**SOURCE DATA**
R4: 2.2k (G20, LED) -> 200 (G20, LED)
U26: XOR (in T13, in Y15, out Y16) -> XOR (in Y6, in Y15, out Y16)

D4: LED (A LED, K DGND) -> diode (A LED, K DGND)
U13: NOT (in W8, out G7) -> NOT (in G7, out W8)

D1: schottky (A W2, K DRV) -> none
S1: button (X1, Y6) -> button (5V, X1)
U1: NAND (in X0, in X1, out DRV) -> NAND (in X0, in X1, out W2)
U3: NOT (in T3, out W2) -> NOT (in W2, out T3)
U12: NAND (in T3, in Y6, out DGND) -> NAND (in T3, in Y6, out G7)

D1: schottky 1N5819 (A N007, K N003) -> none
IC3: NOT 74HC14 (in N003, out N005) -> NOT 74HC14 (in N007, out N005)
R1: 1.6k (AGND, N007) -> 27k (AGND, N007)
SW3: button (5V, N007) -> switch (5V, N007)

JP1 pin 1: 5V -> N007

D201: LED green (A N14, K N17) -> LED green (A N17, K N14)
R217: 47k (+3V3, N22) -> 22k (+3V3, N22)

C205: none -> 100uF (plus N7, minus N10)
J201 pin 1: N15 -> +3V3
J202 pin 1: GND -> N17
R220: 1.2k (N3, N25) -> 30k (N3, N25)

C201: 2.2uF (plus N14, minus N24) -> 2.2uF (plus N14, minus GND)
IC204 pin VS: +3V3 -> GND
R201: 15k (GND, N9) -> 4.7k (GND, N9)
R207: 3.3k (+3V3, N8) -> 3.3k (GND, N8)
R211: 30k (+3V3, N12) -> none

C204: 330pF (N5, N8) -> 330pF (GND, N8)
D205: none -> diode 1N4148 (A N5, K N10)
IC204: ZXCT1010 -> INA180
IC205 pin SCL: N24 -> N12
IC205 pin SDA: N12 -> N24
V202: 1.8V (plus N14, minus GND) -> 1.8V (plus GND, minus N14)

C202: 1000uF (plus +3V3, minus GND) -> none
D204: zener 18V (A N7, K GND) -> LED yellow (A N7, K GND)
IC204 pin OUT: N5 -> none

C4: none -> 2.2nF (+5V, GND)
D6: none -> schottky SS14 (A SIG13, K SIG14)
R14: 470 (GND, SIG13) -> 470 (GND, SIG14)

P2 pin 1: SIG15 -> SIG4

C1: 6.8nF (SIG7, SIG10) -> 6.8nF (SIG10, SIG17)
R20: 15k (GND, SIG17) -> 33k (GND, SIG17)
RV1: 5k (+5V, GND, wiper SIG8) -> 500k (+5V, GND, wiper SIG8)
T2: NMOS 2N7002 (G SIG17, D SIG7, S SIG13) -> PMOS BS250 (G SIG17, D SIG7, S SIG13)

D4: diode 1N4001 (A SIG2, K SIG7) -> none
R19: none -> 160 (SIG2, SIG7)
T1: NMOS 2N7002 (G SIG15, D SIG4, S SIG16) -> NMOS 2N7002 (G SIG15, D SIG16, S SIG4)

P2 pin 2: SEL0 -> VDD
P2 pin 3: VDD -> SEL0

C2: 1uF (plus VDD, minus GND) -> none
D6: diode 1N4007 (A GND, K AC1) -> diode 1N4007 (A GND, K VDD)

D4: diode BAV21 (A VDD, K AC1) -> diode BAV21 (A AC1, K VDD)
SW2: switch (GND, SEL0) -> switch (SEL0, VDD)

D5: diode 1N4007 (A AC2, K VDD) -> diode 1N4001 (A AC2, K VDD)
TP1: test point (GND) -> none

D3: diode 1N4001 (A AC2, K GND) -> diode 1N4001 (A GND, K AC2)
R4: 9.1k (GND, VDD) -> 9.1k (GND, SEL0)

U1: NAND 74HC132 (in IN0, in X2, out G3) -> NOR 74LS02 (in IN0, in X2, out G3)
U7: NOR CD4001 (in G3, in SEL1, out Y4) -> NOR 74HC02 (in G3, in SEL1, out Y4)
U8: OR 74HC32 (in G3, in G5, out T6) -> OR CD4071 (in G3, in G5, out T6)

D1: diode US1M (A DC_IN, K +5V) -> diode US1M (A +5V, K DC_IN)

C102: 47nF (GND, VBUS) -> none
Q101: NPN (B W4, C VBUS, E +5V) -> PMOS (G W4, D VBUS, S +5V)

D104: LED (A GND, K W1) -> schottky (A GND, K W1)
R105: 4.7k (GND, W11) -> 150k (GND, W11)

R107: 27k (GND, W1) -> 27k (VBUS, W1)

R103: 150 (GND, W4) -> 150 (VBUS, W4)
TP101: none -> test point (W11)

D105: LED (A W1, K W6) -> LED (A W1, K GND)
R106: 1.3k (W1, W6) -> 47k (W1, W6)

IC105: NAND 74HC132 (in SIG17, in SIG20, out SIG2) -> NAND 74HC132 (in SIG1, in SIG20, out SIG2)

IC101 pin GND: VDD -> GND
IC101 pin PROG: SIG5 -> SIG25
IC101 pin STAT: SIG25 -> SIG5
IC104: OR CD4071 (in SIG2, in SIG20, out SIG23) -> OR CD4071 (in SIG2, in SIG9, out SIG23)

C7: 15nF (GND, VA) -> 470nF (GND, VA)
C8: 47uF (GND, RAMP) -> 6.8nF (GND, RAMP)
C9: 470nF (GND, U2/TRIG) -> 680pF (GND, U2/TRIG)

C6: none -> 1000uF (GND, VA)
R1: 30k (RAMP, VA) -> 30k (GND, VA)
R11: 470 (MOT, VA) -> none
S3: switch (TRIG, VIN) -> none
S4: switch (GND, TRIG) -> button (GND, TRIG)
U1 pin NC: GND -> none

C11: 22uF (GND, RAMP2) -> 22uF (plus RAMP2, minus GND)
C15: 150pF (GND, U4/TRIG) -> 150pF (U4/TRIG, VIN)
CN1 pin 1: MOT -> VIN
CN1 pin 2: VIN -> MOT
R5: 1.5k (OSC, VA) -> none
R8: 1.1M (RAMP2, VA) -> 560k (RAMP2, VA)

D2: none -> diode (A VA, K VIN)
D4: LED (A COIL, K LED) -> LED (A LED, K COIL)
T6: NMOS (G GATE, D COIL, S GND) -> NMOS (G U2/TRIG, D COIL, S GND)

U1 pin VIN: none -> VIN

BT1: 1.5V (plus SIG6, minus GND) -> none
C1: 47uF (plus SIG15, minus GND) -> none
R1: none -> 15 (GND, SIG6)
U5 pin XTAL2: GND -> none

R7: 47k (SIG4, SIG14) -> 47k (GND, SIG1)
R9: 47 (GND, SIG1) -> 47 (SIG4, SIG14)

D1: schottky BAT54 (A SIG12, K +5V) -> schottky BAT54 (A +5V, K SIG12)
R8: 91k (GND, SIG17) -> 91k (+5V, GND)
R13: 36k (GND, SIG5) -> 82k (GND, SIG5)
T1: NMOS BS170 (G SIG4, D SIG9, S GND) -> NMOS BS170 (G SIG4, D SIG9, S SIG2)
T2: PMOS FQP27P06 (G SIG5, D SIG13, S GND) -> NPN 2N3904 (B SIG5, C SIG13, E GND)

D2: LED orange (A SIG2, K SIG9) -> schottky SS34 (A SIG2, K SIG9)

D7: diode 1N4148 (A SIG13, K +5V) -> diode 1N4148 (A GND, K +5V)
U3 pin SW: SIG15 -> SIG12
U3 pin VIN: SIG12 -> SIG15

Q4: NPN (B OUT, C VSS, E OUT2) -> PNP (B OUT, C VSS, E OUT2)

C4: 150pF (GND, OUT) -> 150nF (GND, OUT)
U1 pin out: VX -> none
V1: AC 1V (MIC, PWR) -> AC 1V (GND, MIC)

**YOUR OBJECTIVE**
Begin at the line that has "C9: 470nF (GND, U2/TRIG)" in the entries above; stop after the line that has "C11: 22uF (GND, RAMP2)". Transcribe exactly those lines and no others.

**SOLUTION BELOW**
C9: 470nF (GND, U2/TRIG) -> 680pF (GND, U2/TRIG)

C6: none -> 1000uF (GND, VA)
R1: 30k (RAMP, VA) -> 30k (GND, VA)
R11: 470 (MOT, VA) -> none
S3: switch (TRIG, VIN) -> none
S4: switch (GND, TRIG) -> button (GND, TRIG)
U1 pin NC: GND -> none

C11: 22uF (GND, RAMP2) -> 22uF (plus RAMP2, minus GND)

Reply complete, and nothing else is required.